## Exercise prompt:
Scan the entries and tally the lines that include the string "blue". Reply with the figure alone.

[Object correspondence data]
-.-.-

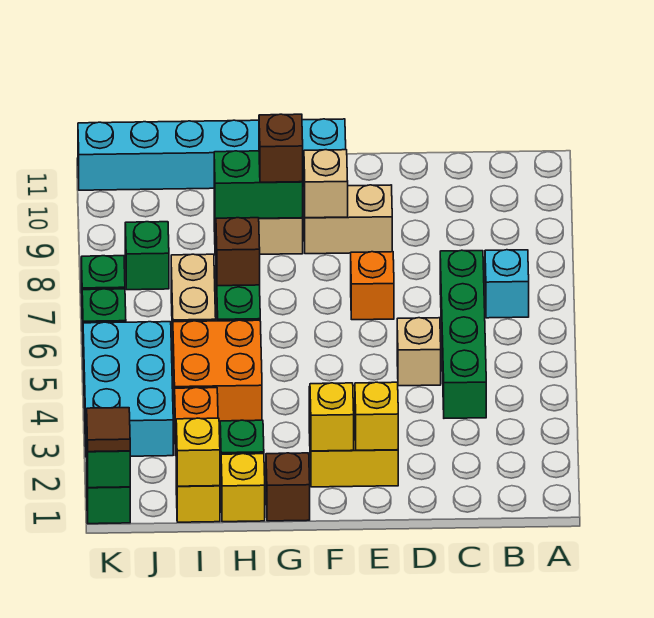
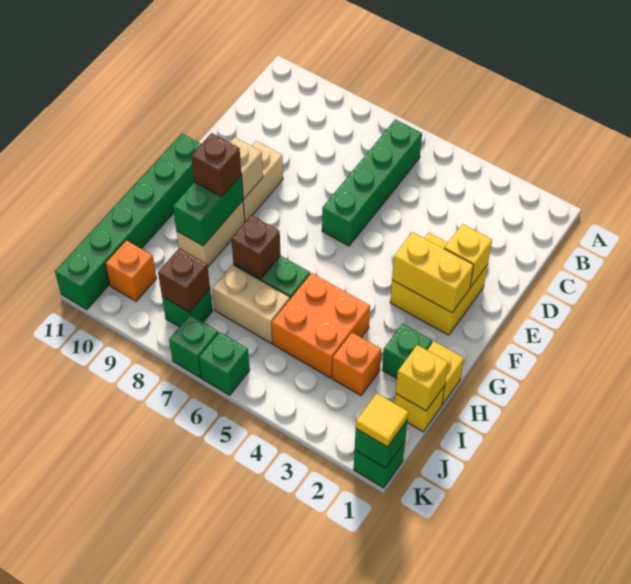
cyan brick B7 level 1 -> none
green brick C4:C7 level 1 -> green brick B6:E6 level 1
tan brick D5 level 1 -> none
orange brick E7 level 1 -> orange brick J10 level 1
yellow brick F2 level 2 -> yellow brick F2:F3 level 2
cyan brick F11:K11 level 1 -> green brick F11:K11 level 1
brown brick G1 level 1 -> brown brick J8 level 2
cyan brick J3:K5 level 1 -> none
brown tile K1 level 3 -> yellow tile K1 level 3

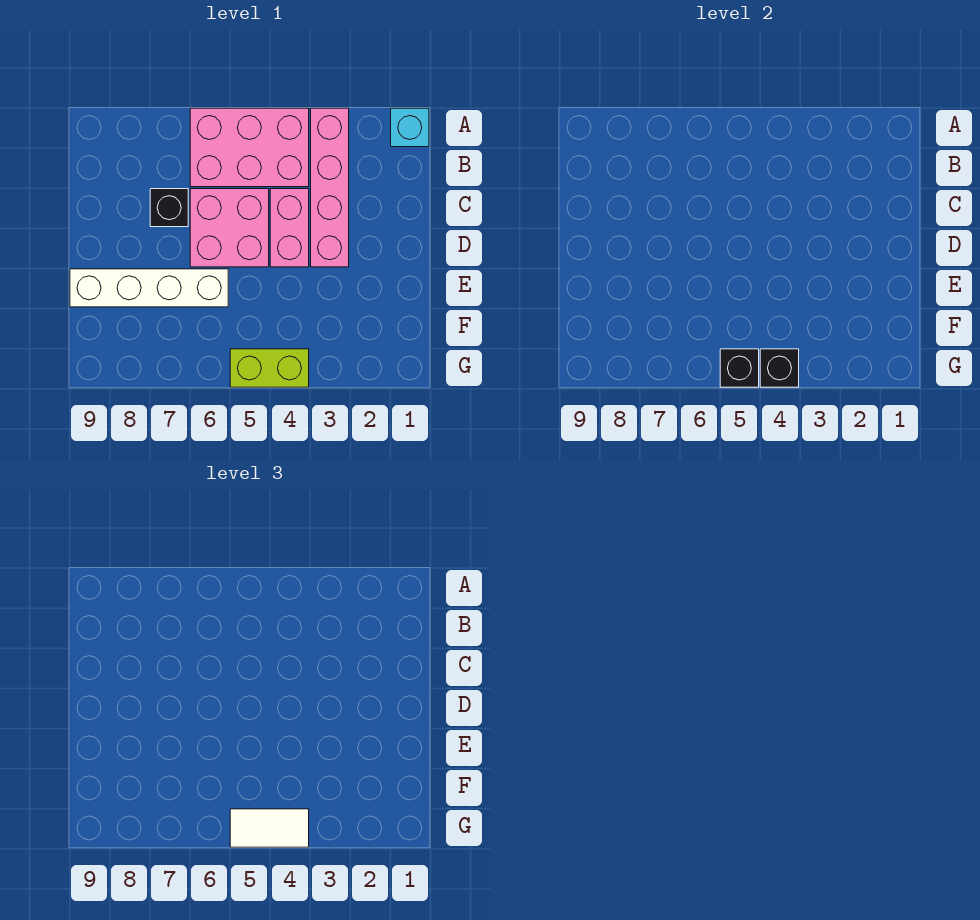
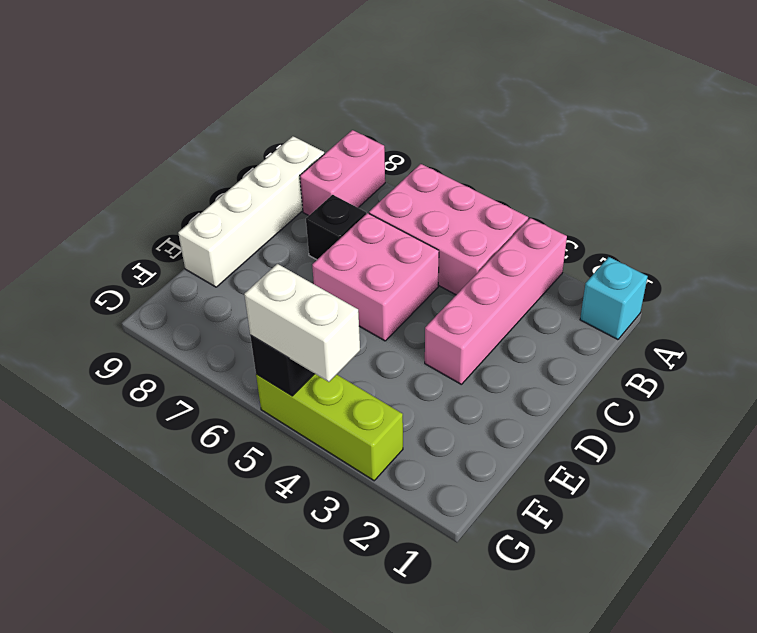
pink brick C4:D4 level 1 -> pink brick A8:B8 level 1
white brick E6:E9 level 1 -> white brick B9:E9 level 1
lime brick G4:G5 level 1 -> lime brick G3:G5 level 1
black brick G4 level 2 -> none
white tile G4:G5 level 3 -> white brick G4:G5 level 3

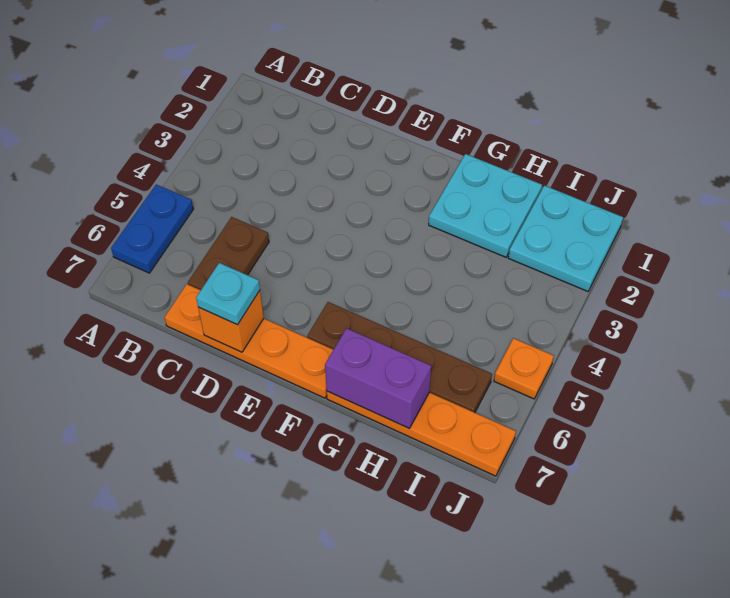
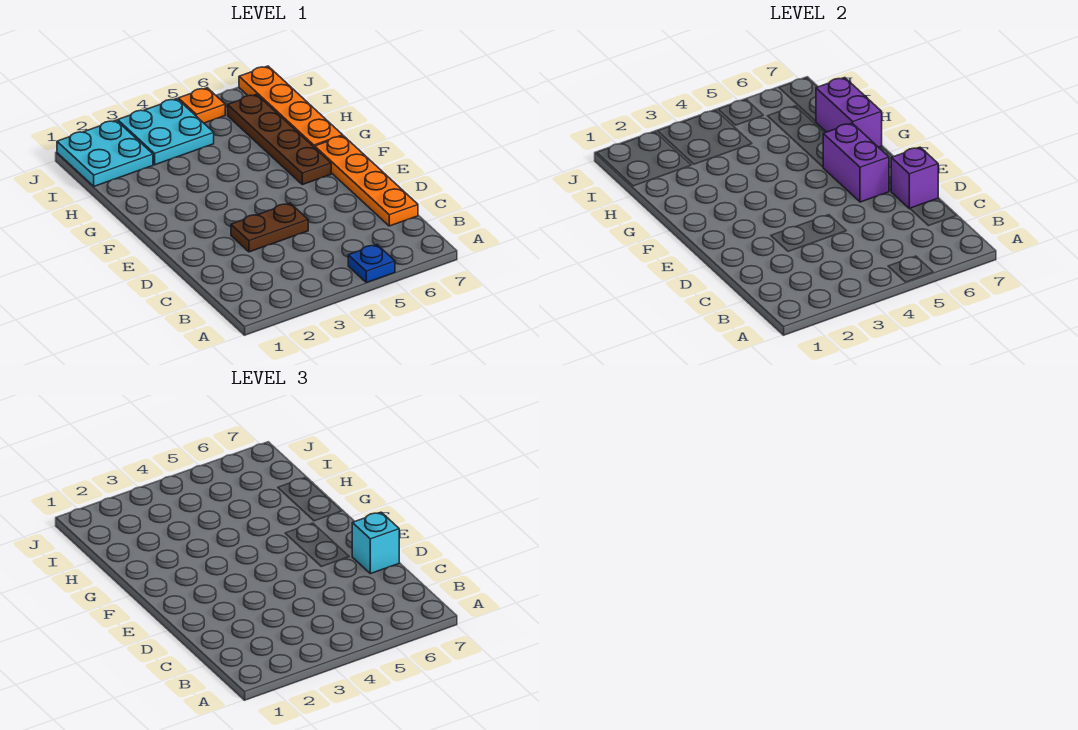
blue plate A5:A6 level 1 -> blue plate A5 level 1
brown plate C5:C6 level 1 -> brown plate D3:D4 level 1
orange brick D7 level 2 -> purple brick D7 level 2
cyan plate D7 level 3 -> cyan brick D7 level 3
none -> purple brick E6:F6 level 2
cyan plate G1:H2 level 1 -> cyan plate I3:J4 level 1

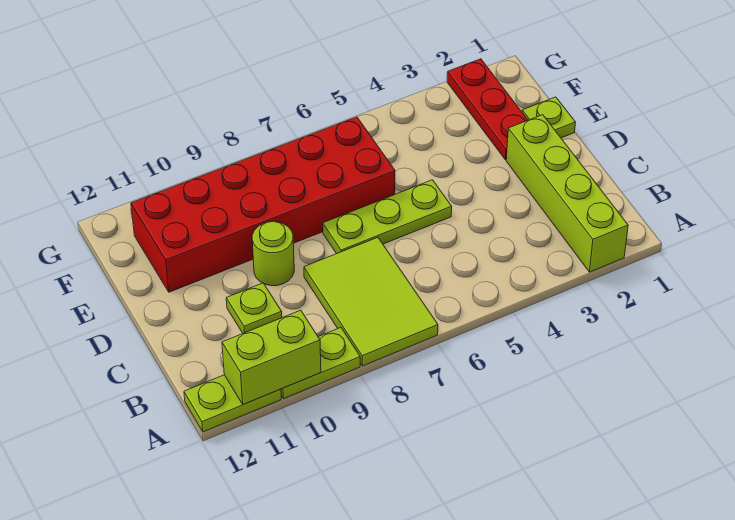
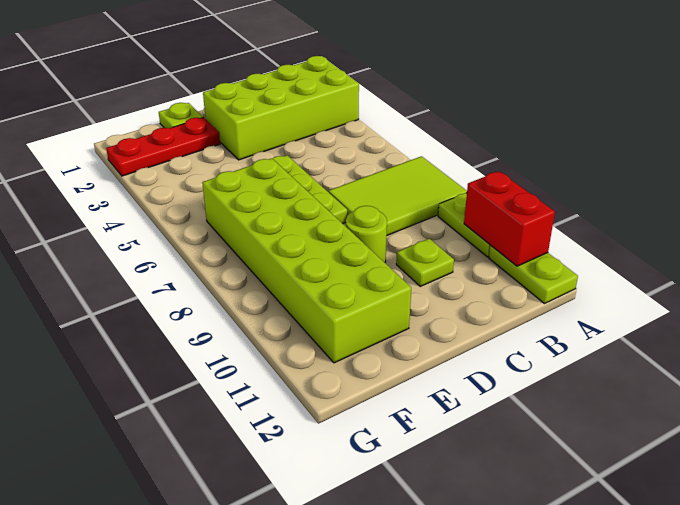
lime brick A2:D2 level 1 -> lime brick A2:D3 level 1
lime brick A10:A11 level 2 -> red brick A10:A11 level 2
red brick E6:F11 level 1 -> lime brick E6:F11 level 1

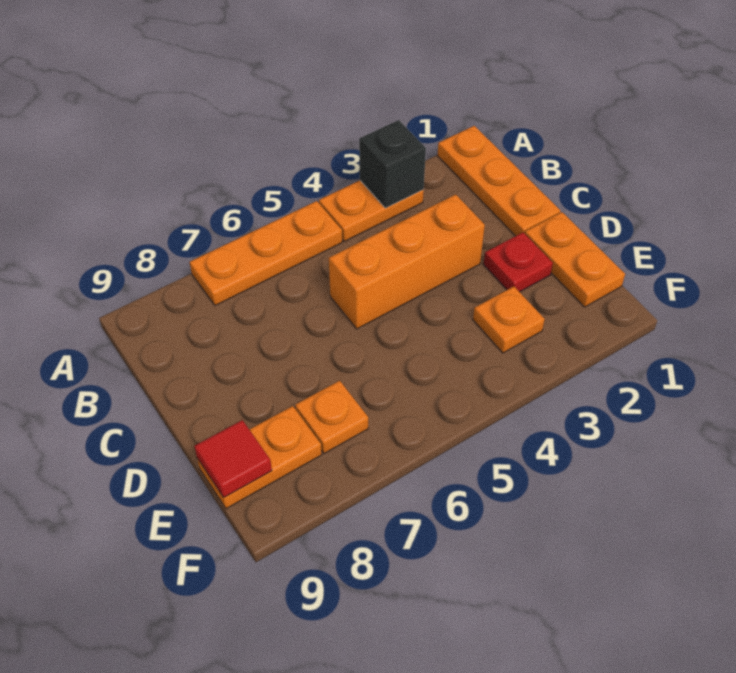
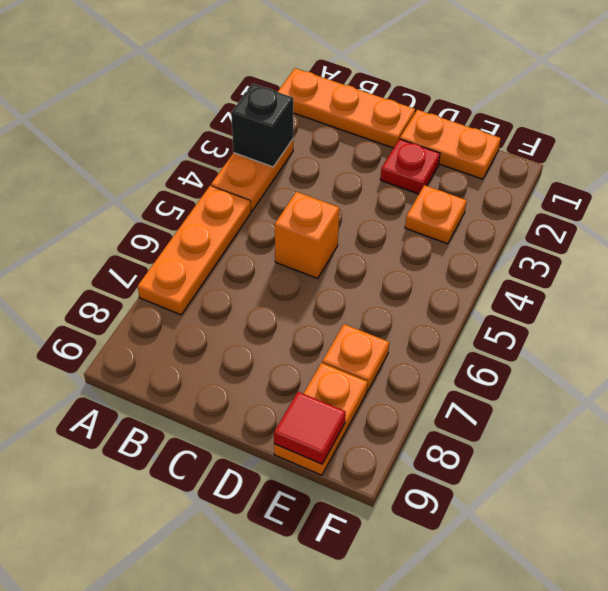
orange brick C3:C5 level 1 -> orange brick C5 level 1

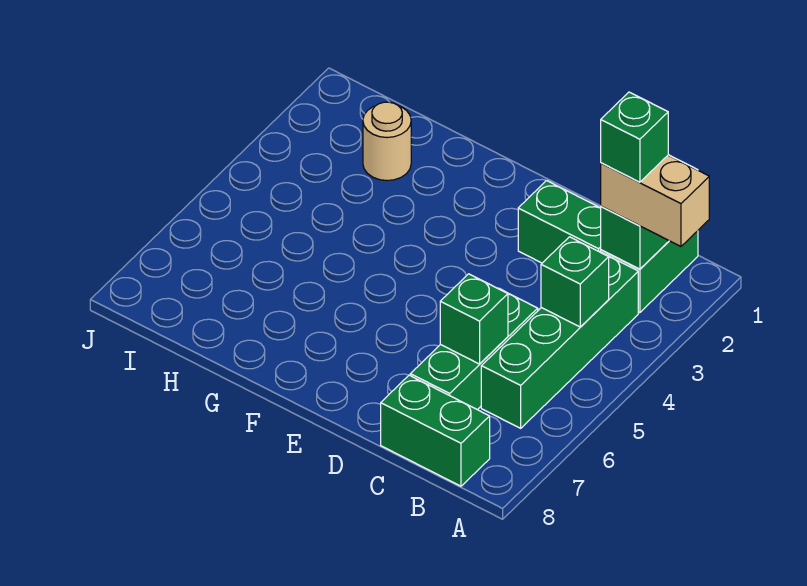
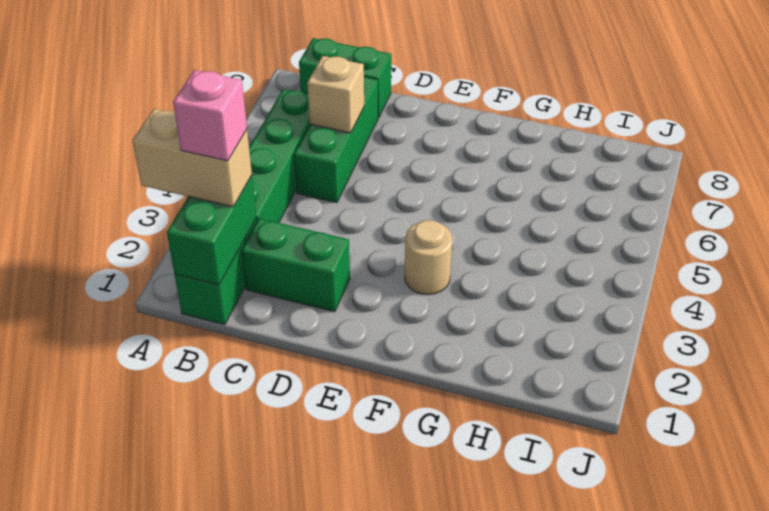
green brick B2 level 4 -> pink brick B2 level 4
green brick B4 level 2 -> none
green brick C6 level 2 -> tan brick C6 level 2
tan round brick H2 level 1 -> tan round brick F3 level 1

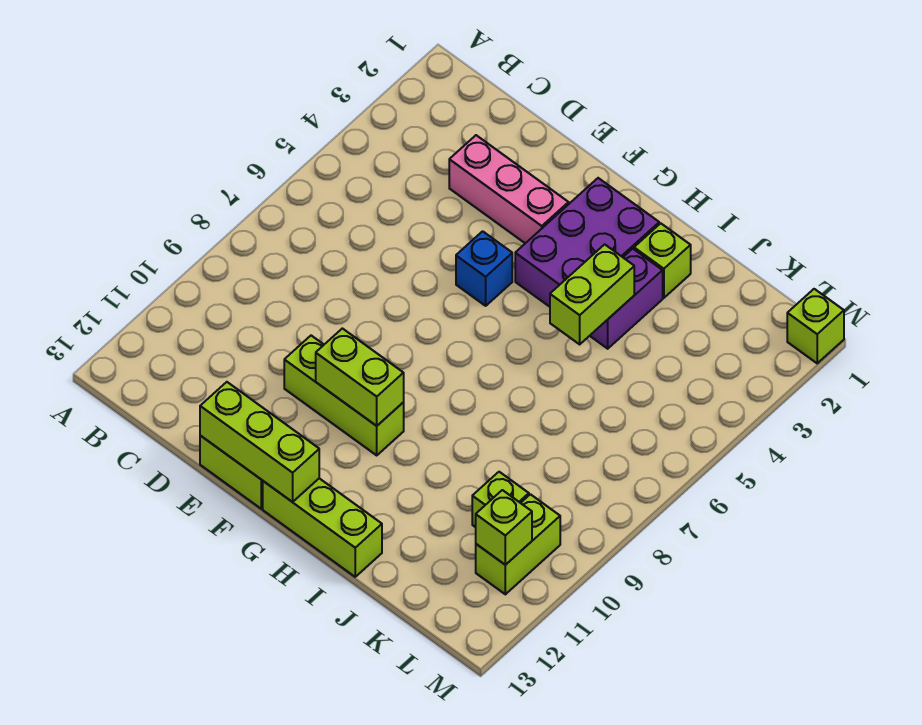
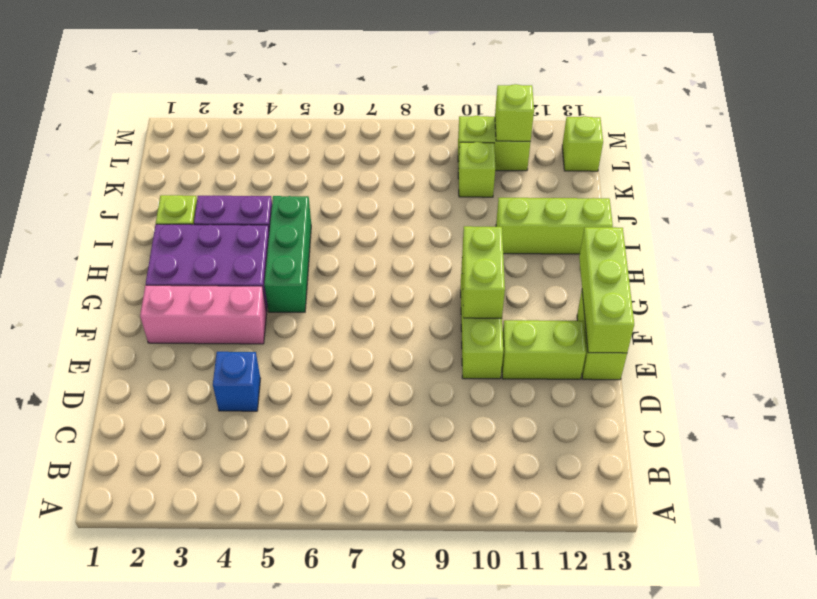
pink brick D3:F3 level 1 -> pink brick F2:F4 level 1
blue brick F5 level 1 -> blue brick D4 level 1
none -> green brick G5:I5 level 1
lime brick G13:I13 level 1 -> lime brick I11:I13 level 1
lime brick I4:I5 level 2 -> lime brick E11:E12 level 1
lime brick M1 level 1 -> lime brick L13 level 1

-.-.-

## Result:
2